──────── Dataset content ────────

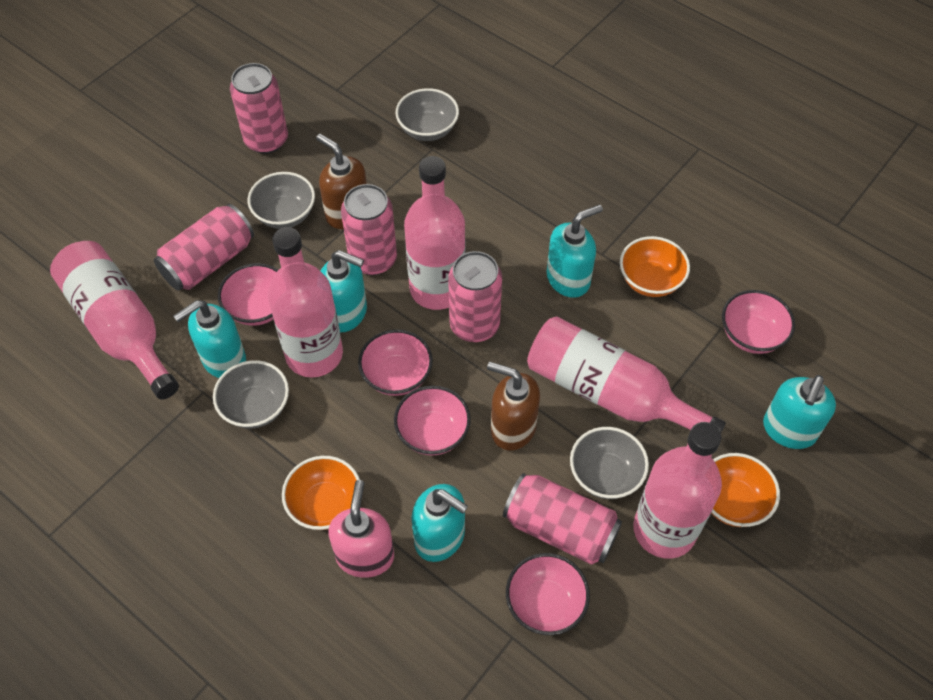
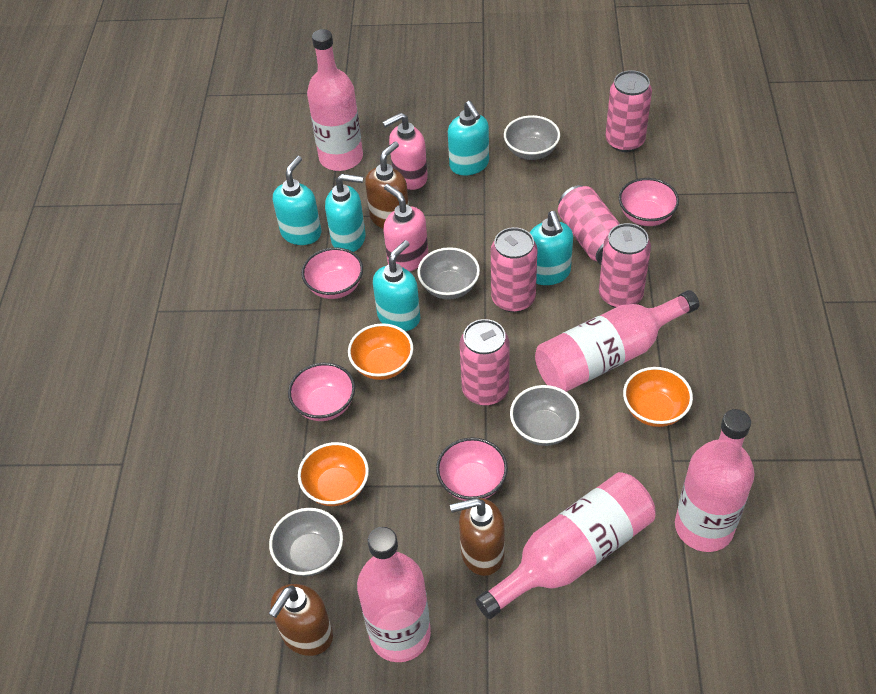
brown soap dispenser: 2 -> 3
pink bowl: 5 -> 4
pink soap dispenser: 1 -> 2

────────

What you have to do
Only the lines above that hold "soap" are wanted. Show every one of them.

Result of the task
brown soap dispenser: 2 -> 3
pink soap dispenser: 1 -> 2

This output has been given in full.